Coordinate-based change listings
────────────────────────────────────────
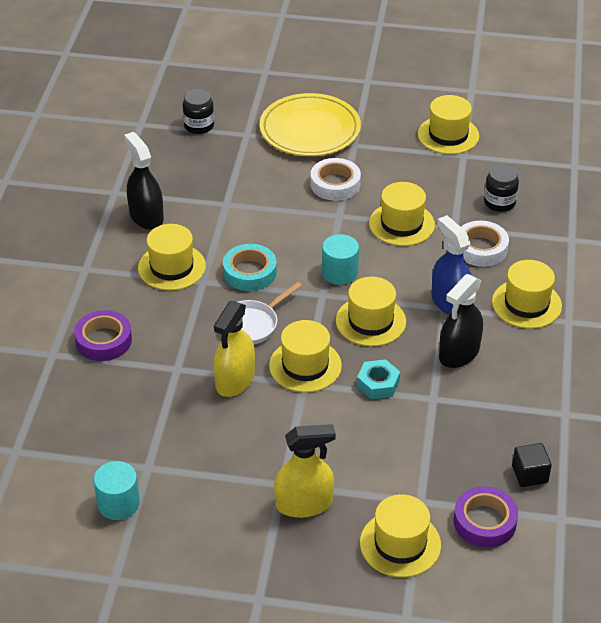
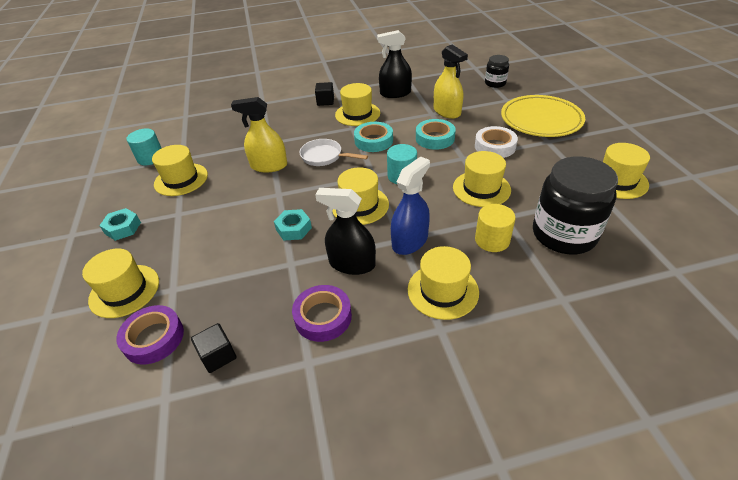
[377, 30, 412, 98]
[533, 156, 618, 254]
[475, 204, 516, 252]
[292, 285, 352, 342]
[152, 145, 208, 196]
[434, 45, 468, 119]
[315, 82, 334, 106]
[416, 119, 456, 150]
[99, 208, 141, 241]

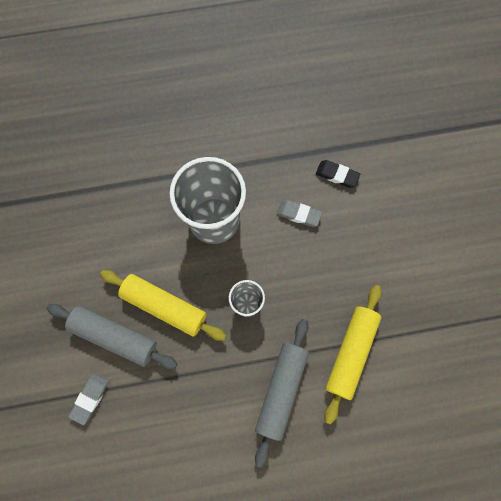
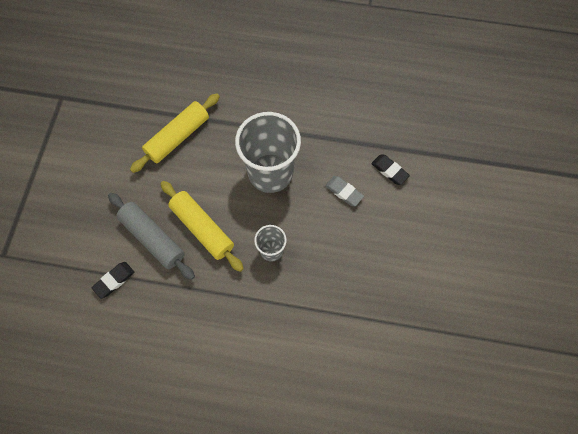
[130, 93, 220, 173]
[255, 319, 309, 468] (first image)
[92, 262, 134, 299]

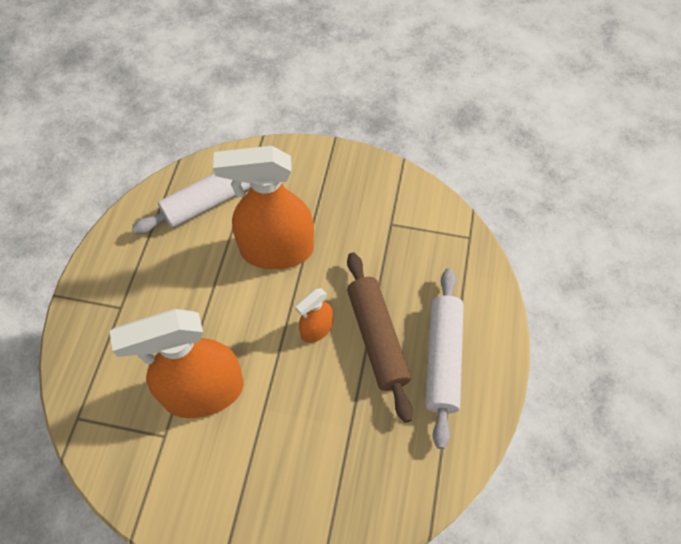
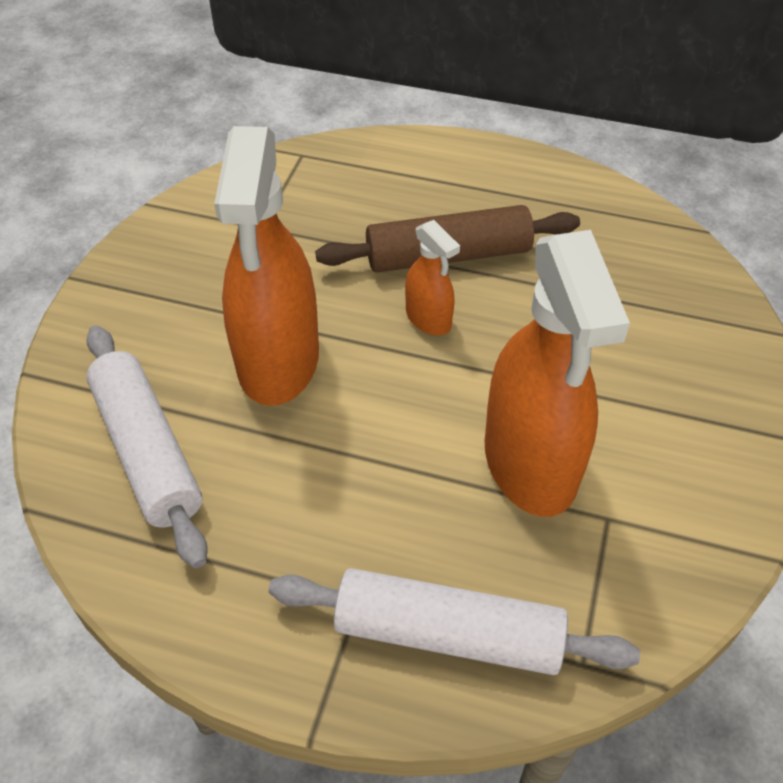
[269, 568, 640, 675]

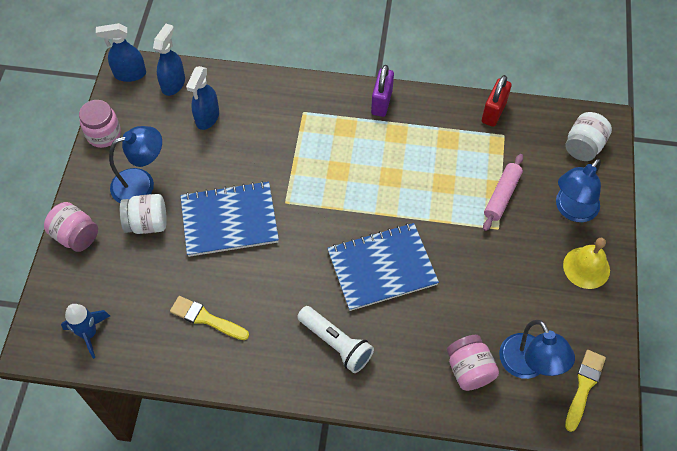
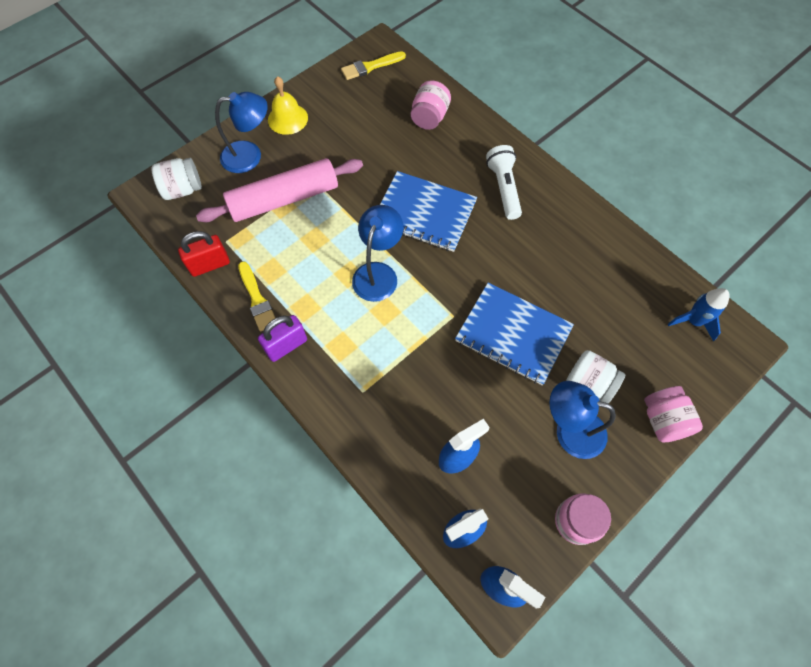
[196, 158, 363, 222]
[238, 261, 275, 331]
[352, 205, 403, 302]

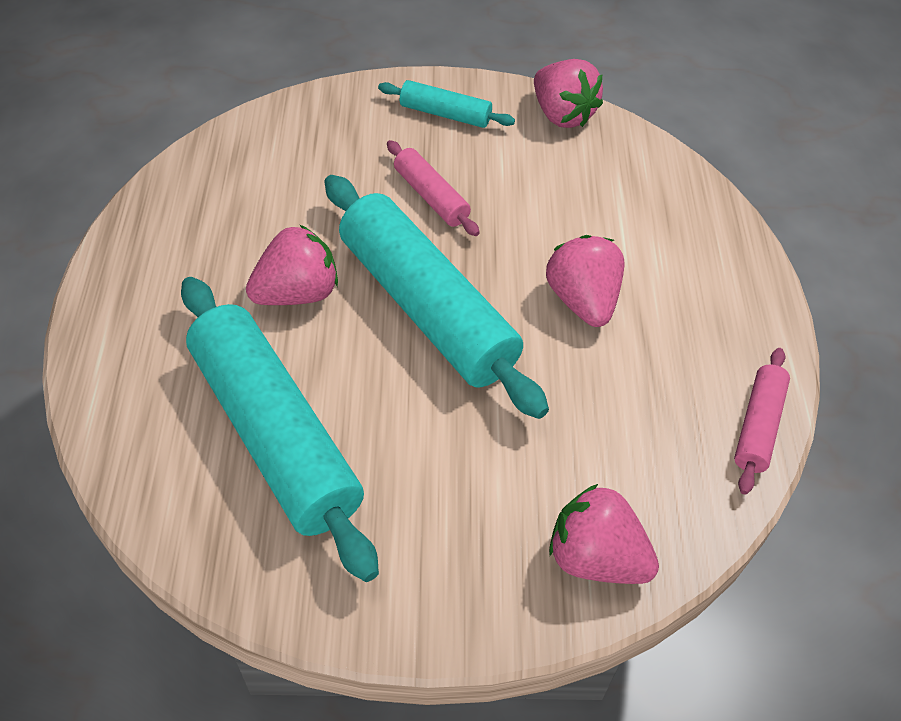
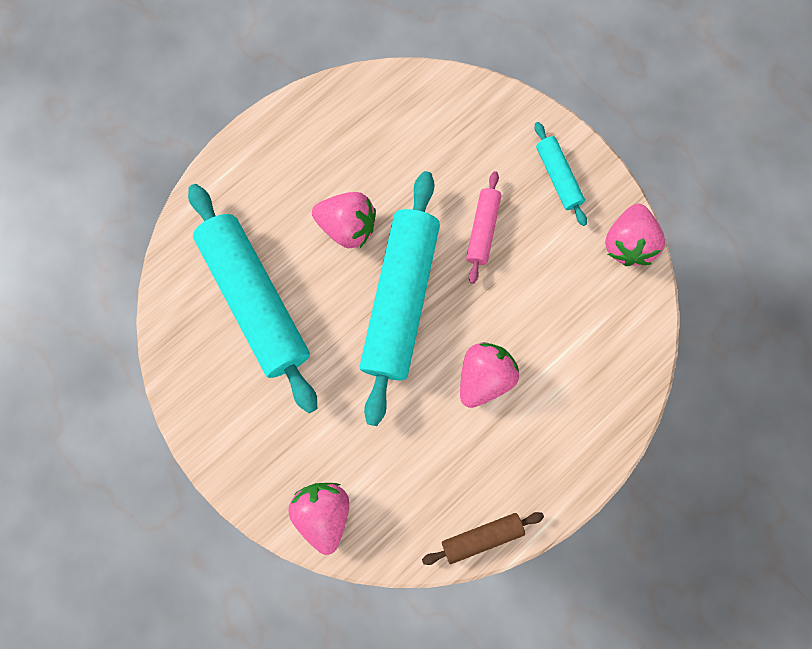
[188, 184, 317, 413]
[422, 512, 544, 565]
────────────────────────────────────────
Exercise prompt
The entries are to be transcribed word for word, without their images.

Answer area
[377, 30, 412, 98]
[533, 156, 618, 254]
[475, 204, 516, 252]
[292, 285, 352, 342]
[152, 145, 208, 196]
[434, 45, 468, 119]
[315, 82, 334, 106]
[416, 119, 456, 150]
[99, 208, 141, 241]

[130, 93, 220, 173]
[255, 319, 309, 468] (first image)
[92, 262, 134, 299]

[269, 568, 640, 675]

[196, 158, 363, 222]
[238, 261, 275, 331]
[352, 205, 403, 302]

[188, 184, 317, 413]
[422, 512, 544, 565]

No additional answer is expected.